◆ WORK INSTRUCTIONS
Update the records by replacing every "rotated" with "turned" and leaving everything else unchanged. Leave the pictures out of your answer.

[Data listing]

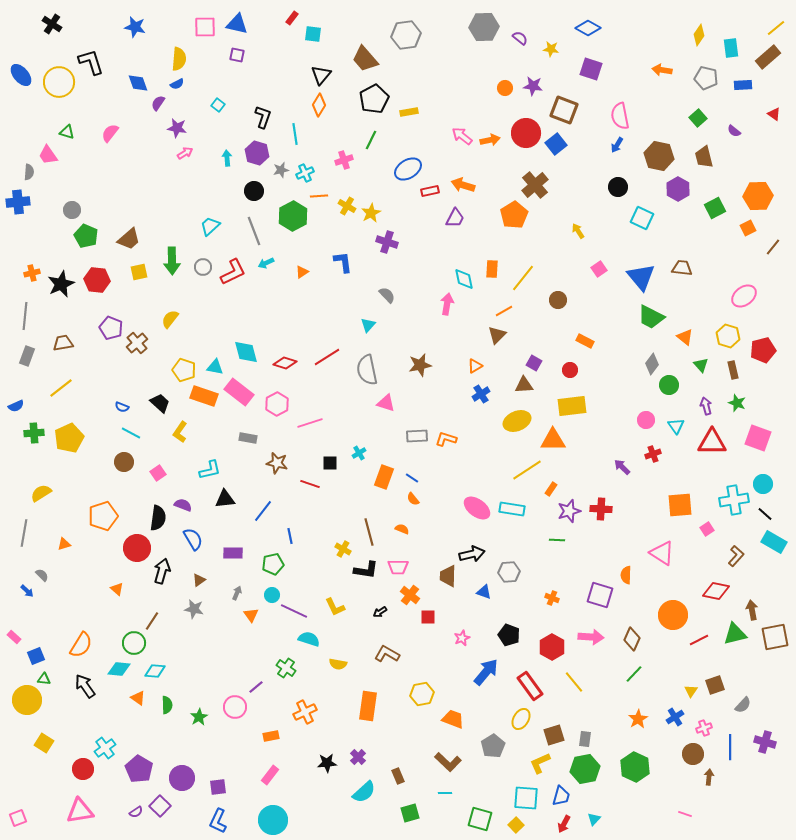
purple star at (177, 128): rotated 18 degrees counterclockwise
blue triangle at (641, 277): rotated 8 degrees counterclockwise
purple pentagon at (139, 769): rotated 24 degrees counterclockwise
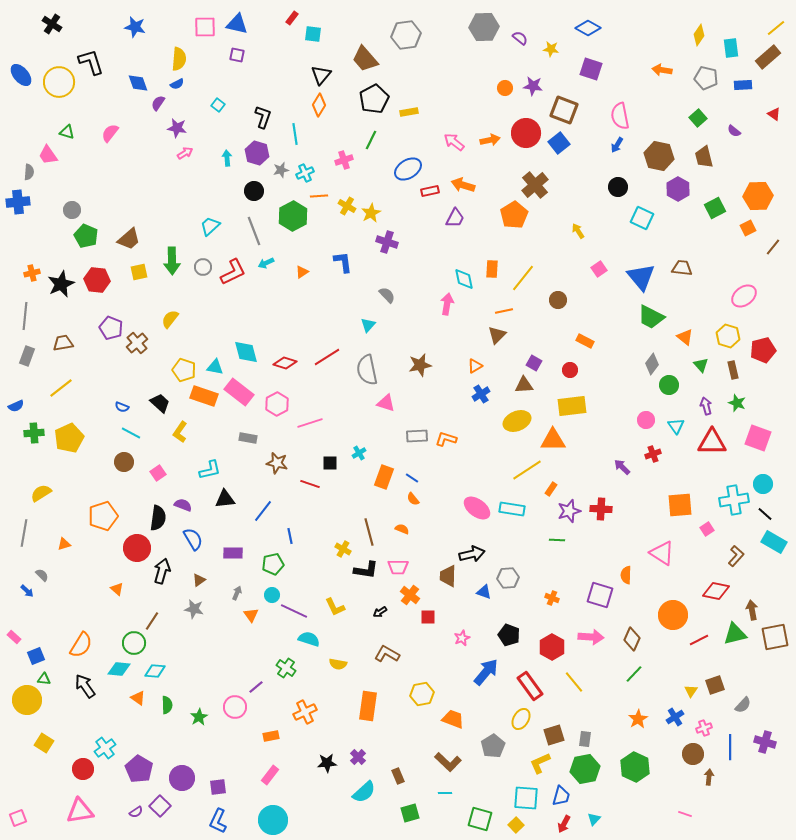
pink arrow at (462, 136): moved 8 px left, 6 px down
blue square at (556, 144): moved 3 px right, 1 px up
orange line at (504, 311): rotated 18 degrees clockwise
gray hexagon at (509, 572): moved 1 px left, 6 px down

◆ TASK SOLUTION
purple star at (177, 128): turned 18 degrees counterclockwise
blue triangle at (641, 277): turned 8 degrees counterclockwise
purple pentagon at (139, 769): turned 24 degrees counterclockwise
pink arrow at (462, 136): moved 8 px left, 6 px down
blue square at (556, 144): moved 3 px right, 1 px up
orange line at (504, 311): turned 18 degrees clockwise
gray hexagon at (509, 572): moved 1 px left, 6 px down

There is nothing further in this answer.